**EXERCISE INPUT**
■ ■ ■ ■ ■ ■ ■

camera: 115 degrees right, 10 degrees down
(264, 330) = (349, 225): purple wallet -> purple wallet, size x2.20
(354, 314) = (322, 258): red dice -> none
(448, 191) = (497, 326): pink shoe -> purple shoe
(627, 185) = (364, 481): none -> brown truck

■ ■ ■ ■ ■ ■ ■

**DIRECTIONS FOR THIS TASK**
Beginning with the line that contains "(354, 314) = (322, 258): red dice -> none", retype every remaining line of the listing exactly, ending with the last one.

**EXERCISE RESULT**
(354, 314) = (322, 258): red dice -> none
(448, 191) = (497, 326): pink shoe -> purple shoe
(627, 185) = (364, 481): none -> brown truck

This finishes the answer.